# THE TASK
Locate the line that contains "[201,263,305,413]". Retype it and every line after it to the end of the records, exactly, but not the pictures.

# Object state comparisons
[Start of section]

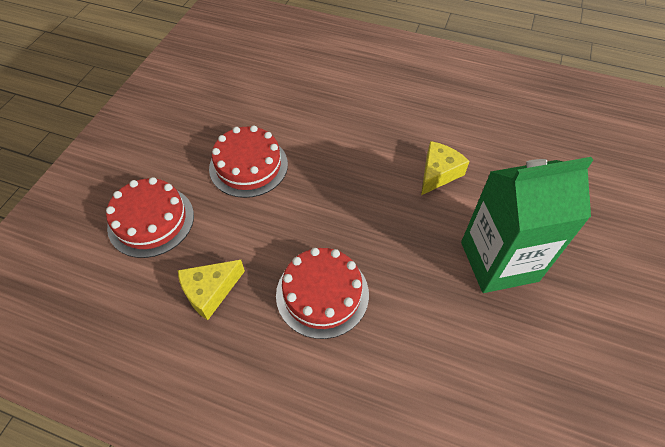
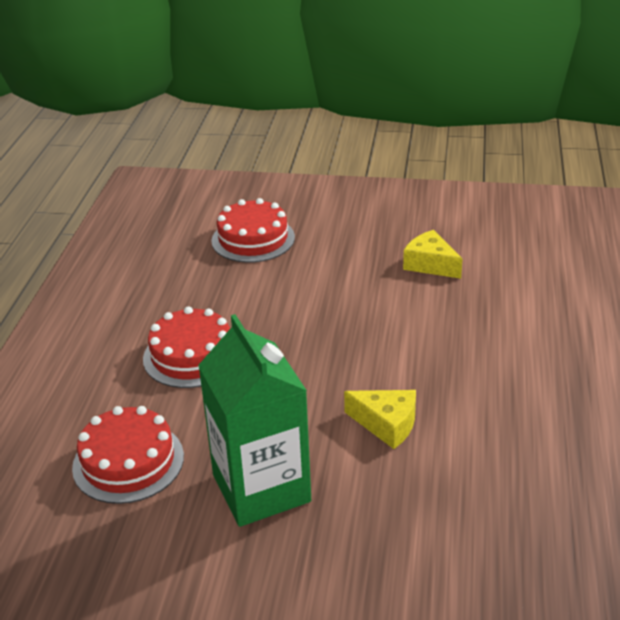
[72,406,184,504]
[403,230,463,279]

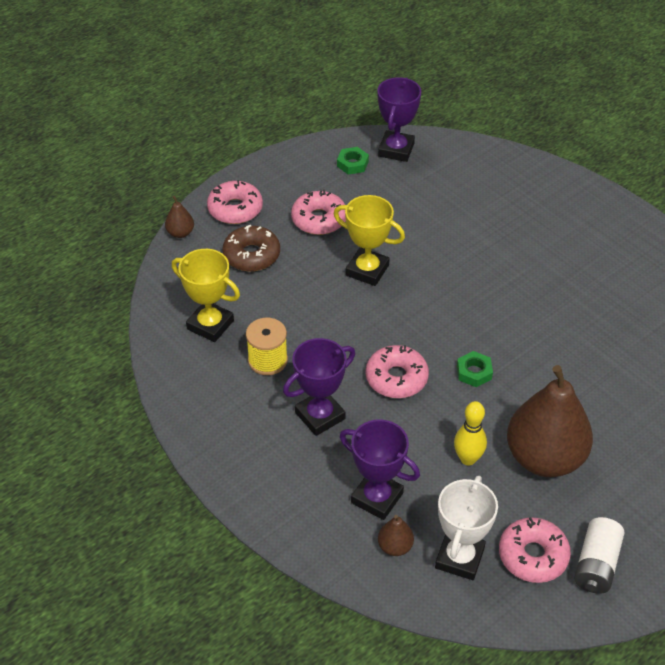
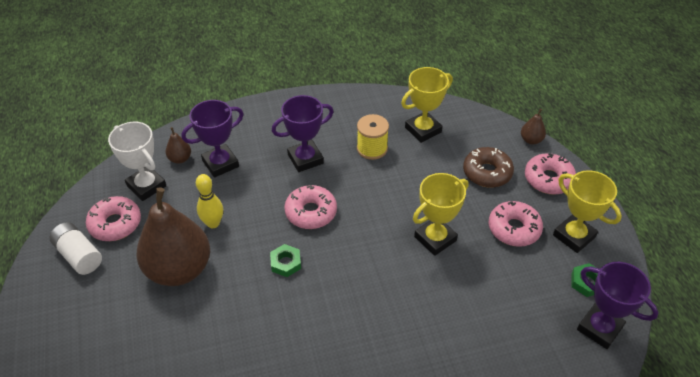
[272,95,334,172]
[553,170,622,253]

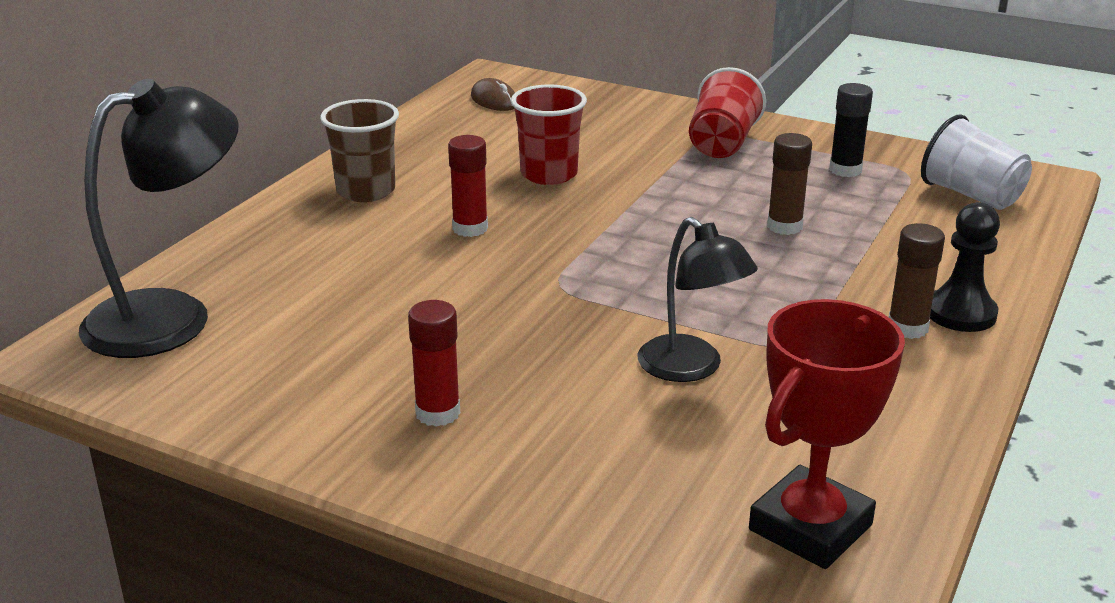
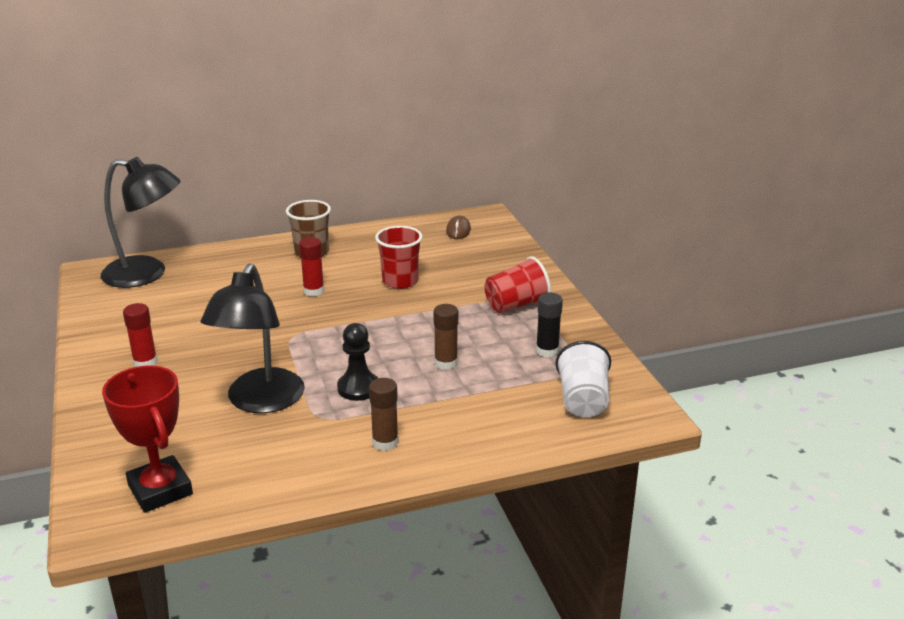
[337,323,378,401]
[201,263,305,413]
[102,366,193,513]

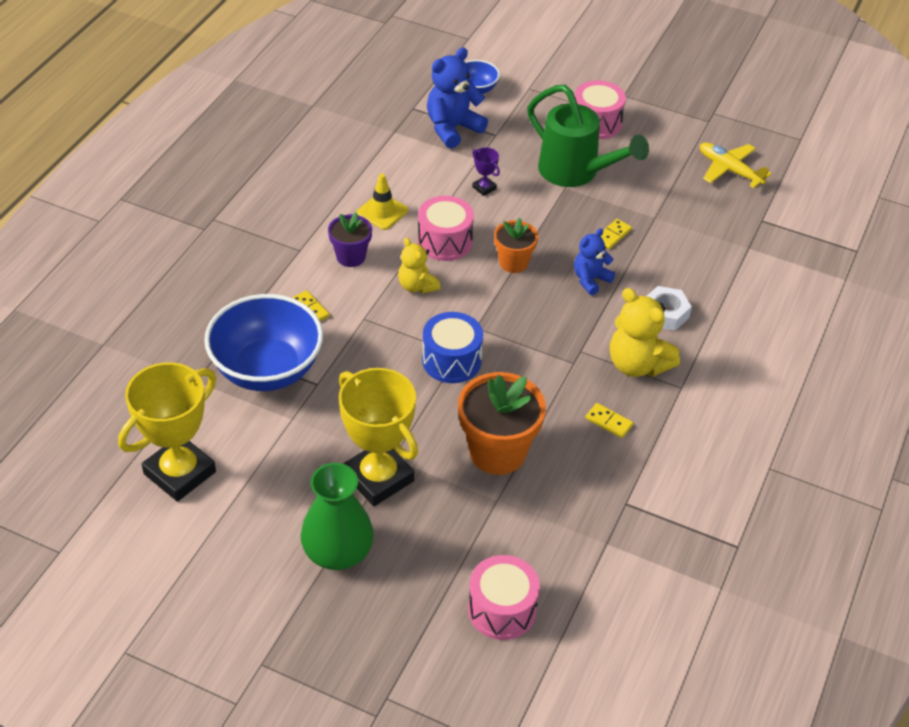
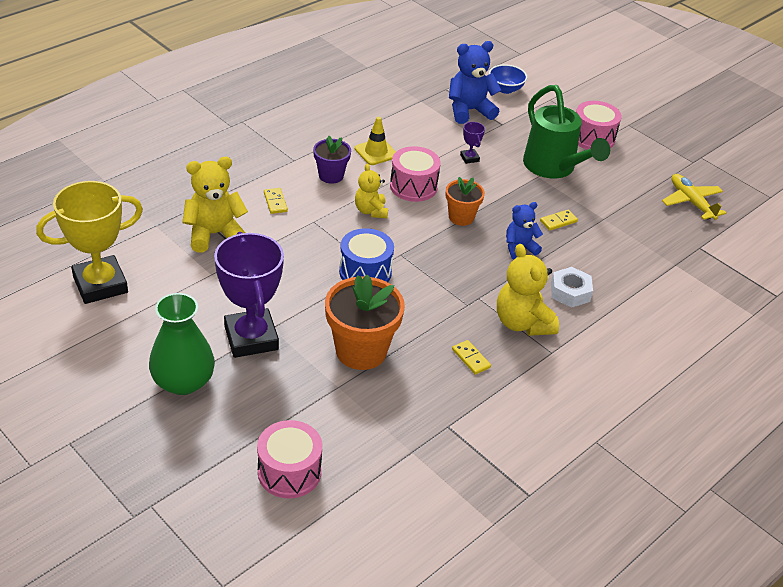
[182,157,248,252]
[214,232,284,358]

[End of section]

# OUTPUT OF THE EXERCISE
[201,263,305,413]
[102,366,193,513]

[182,157,248,252]
[214,232,284,358]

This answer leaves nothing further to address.